- **Directions for this task**
Give again only those lines from the start of the entries through the line holding "blue brick A5 level", leaving them as they are.
(Extracted data Opens)
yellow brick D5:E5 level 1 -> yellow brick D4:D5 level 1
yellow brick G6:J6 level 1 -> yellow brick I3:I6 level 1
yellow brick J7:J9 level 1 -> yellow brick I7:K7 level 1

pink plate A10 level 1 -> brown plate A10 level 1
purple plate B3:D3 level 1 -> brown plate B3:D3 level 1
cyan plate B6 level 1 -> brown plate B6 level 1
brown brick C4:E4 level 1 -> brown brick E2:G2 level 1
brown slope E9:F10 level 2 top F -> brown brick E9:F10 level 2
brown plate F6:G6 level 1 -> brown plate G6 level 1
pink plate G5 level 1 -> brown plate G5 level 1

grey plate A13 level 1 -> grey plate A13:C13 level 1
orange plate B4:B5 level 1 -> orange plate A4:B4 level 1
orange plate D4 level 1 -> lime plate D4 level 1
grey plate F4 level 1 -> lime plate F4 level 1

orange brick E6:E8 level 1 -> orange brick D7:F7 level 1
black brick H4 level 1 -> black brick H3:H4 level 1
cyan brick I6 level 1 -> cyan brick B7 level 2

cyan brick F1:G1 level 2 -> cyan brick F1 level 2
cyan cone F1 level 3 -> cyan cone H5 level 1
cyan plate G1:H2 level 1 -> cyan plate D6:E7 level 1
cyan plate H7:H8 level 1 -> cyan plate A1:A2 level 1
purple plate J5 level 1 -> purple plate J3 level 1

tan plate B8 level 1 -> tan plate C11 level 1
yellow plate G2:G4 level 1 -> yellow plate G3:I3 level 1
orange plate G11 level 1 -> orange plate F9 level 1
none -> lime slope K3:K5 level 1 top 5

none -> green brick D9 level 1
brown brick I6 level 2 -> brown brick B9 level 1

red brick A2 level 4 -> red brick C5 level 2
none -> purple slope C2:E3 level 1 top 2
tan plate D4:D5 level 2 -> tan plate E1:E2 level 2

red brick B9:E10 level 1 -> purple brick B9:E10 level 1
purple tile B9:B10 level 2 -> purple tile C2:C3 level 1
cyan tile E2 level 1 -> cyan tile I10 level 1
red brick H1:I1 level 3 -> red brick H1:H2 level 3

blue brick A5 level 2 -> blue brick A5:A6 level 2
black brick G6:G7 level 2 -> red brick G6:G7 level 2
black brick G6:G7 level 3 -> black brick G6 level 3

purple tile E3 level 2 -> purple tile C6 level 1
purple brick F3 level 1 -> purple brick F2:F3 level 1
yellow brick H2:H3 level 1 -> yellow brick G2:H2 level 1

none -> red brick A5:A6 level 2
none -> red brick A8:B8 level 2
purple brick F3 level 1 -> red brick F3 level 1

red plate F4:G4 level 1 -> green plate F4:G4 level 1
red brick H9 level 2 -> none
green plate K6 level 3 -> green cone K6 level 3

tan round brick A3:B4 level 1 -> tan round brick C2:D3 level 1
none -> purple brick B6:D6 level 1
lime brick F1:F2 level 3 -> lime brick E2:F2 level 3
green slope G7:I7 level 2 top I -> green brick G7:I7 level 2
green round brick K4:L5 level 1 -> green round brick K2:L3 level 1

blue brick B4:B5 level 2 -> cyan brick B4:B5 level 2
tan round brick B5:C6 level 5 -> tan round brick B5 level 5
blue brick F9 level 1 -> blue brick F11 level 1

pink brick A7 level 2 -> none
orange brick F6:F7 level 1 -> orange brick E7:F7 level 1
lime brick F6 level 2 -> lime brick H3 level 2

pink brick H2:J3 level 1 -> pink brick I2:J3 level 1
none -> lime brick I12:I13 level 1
(Extracted data Closes)
- **Result**
yellow brick D5:E5 level 1 -> yellow brick D4:D5 level 1
yellow brick G6:J6 level 1 -> yellow brick I3:I6 level 1
yellow brick J7:J9 level 1 -> yellow brick I7:K7 level 1

pink plate A10 level 1 -> brown plate A10 level 1
purple plate B3:D3 level 1 -> brown plate B3:D3 level 1
cyan plate B6 level 1 -> brown plate B6 level 1
brown brick C4:E4 level 1 -> brown brick E2:G2 level 1
brown slope E9:F10 level 2 top F -> brown brick E9:F10 level 2
brown plate F6:G6 level 1 -> brown plate G6 level 1
pink plate G5 level 1 -> brown plate G5 level 1

grey plate A13 level 1 -> grey plate A13:C13 level 1
orange plate B4:B5 level 1 -> orange plate A4:B4 level 1
orange plate D4 level 1 -> lime plate D4 level 1
grey plate F4 level 1 -> lime plate F4 level 1

orange brick E6:E8 level 1 -> orange brick D7:F7 level 1
black brick H4 level 1 -> black brick H3:H4 level 1
cyan brick I6 level 1 -> cyan brick B7 level 2

cyan brick F1:G1 level 2 -> cyan brick F1 level 2
cyan cone F1 level 3 -> cyan cone H5 level 1
cyan plate G1:H2 level 1 -> cyan plate D6:E7 level 1
cyan plate H7:H8 level 1 -> cyan plate A1:A2 level 1
purple plate J5 level 1 -> purple plate J3 level 1

tan plate B8 level 1 -> tan plate C11 level 1
yellow plate G2:G4 level 1 -> yellow plate G3:I3 level 1
orange plate G11 level 1 -> orange plate F9 level 1
none -> lime slope K3:K5 level 1 top 5

none -> green brick D9 level 1
brown brick I6 level 2 -> brown brick B9 level 1

red brick A2 level 4 -> red brick C5 level 2
none -> purple slope C2:E3 level 1 top 2
tan plate D4:D5 level 2 -> tan plate E1:E2 level 2

red brick B9:E10 level 1 -> purple brick B9:E10 level 1
purple tile B9:B10 level 2 -> purple tile C2:C3 level 1
cyan tile E2 level 1 -> cyan tile I10 level 1
red brick H1:I1 level 3 -> red brick H1:H2 level 3

blue brick A5 level 2 -> blue brick A5:A6 level 2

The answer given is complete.